→ **DIRECTIONS FOR THIS TASK**:
Reproduce all of the rows below verbatim, leaving out the pictures.

━━━ DATA IN THIS EXERCISE

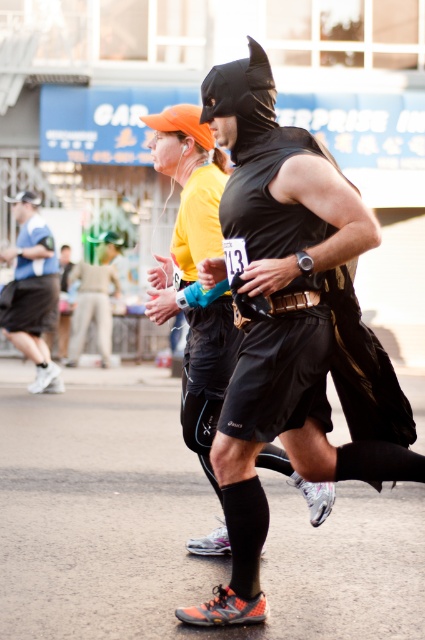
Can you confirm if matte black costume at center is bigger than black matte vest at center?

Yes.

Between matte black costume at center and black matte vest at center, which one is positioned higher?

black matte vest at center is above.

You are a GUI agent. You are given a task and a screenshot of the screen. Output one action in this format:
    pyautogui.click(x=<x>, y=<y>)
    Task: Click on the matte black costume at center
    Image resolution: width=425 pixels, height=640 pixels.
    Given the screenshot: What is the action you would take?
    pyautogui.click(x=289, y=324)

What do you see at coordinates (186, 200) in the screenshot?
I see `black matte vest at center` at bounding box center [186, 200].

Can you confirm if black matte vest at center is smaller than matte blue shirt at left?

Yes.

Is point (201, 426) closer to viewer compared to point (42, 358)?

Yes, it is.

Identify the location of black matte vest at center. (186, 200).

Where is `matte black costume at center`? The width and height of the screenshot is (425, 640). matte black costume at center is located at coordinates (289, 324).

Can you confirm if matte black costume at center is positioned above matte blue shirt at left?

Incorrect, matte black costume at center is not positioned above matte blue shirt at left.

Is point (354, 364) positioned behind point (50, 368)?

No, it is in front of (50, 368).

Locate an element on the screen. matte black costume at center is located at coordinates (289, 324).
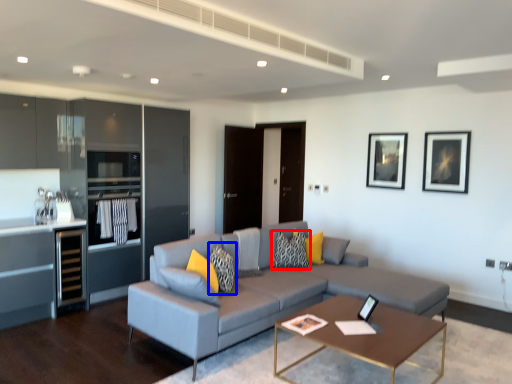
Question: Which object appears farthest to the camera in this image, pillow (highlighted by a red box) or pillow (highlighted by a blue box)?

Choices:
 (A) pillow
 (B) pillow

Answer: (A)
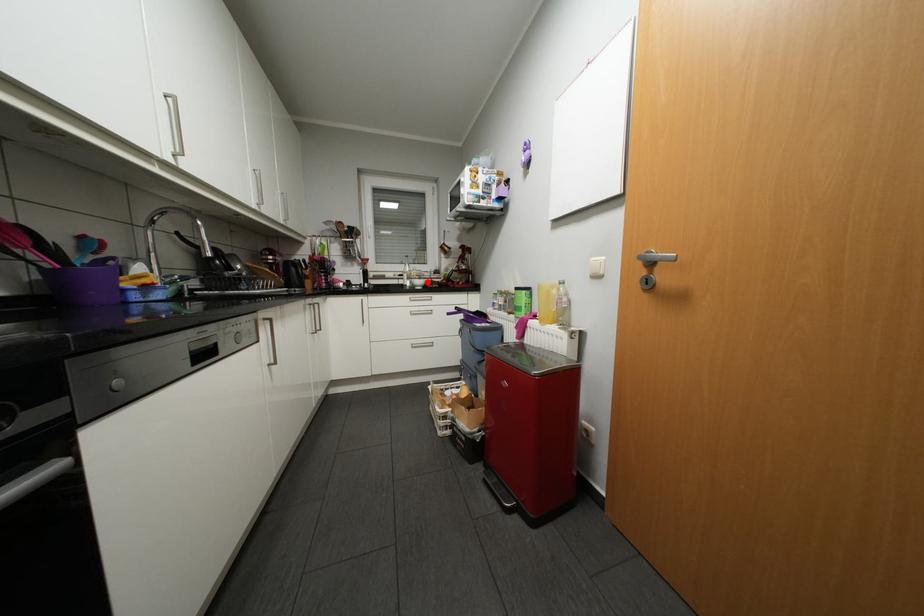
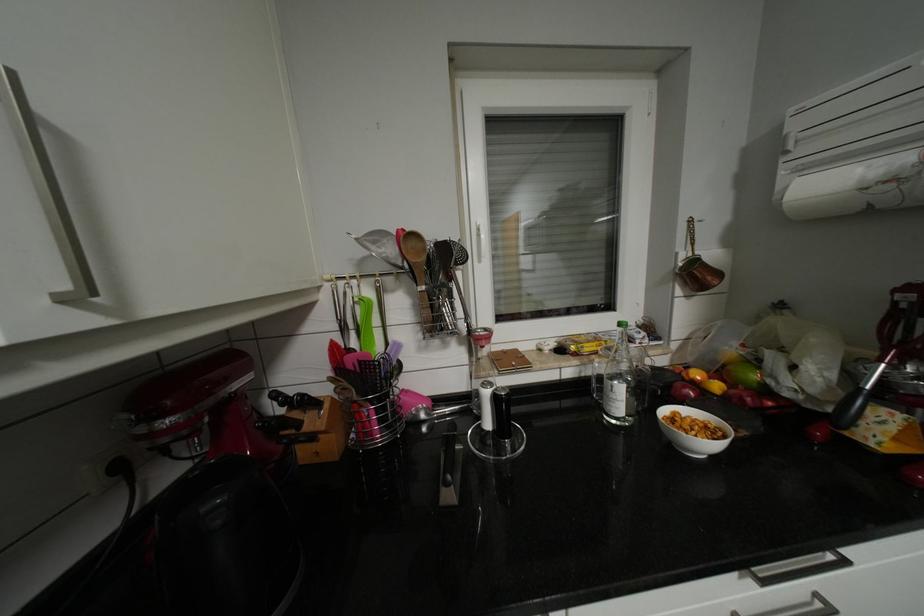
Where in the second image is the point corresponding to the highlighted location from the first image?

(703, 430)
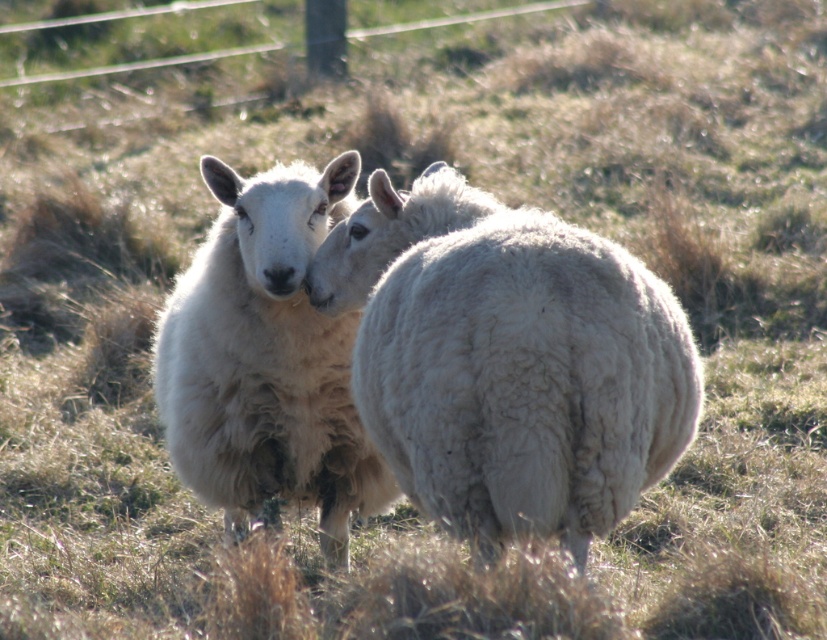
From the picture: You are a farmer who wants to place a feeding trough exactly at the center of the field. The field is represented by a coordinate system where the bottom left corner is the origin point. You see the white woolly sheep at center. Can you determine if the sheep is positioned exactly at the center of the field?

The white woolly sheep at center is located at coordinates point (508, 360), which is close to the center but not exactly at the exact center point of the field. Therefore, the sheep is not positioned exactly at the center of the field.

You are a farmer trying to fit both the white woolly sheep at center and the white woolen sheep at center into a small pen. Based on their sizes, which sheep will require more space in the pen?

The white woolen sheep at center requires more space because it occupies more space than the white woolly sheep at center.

━━━━━━

→ **WRITTEN ANSWER**:
Can you confirm if matte black costume at center is bigger than black matte vest at center?

Yes.

Between matte black costume at center and black matte vest at center, which one is positioned higher?

black matte vest at center is above.

You are a GUI agent. You are given a task and a screenshot of the screen. Output one action in this format:
    pyautogui.click(x=<x>, y=<y>)
    Task: Click on the matte black costume at center
    Image resolution: width=425 pixels, height=640 pixels.
    Given the screenshot: What is the action you would take?
    pyautogui.click(x=289, y=324)

What do you see at coordinates (186, 200) in the screenshot?
I see `black matte vest at center` at bounding box center [186, 200].

Can you confirm if black matte vest at center is smaller than matte blue shirt at left?

Yes.

Is point (201, 426) closer to viewer compared to point (42, 358)?

Yes, it is.

Identify the location of black matte vest at center. (186, 200).

Where is `matte black costume at center`? The width and height of the screenshot is (425, 640). matte black costume at center is located at coordinates (289, 324).

Can you confirm if matte black costume at center is positioned above matte blue shirt at left?

Incorrect, matte black costume at center is not positioned above matte blue shirt at left.

Is point (354, 364) positioned behind point (50, 368)?

No, it is in front of (50, 368).

Locate an element on the screen. matte black costume at center is located at coordinates (289, 324).
Question: Which object appears farthest to the camera in this image, pillow (highlighted by a red box) or pillow (highlighted by a blue box)?

Choices:
 (A) pillow
 (B) pillow

Answer: (A)
Where in the second image is the point corresponding to the highlighted location from the first image?

(703, 430)
From the picture: You are a farmer who wants to place a feeding trough exactly at the center of the field. The field is represented by a coordinate system where the bottom left corner is the origin point. You see the white woolly sheep at center. Can you determine if the sheep is positioned exactly at the center of the field?

The white woolly sheep at center is located at coordinates point (508, 360), which is close to the center but not exactly at the exact center point of the field. Therefore, the sheep is not positioned exactly at the center of the field.

You are a farmer trying to fit both the white woolly sheep at center and the white woolen sheep at center into a small pen. Based on their sizes, which sheep will require more space in the pen?

The white woolen sheep at center requires more space because it occupies more space than the white woolly sheep at center.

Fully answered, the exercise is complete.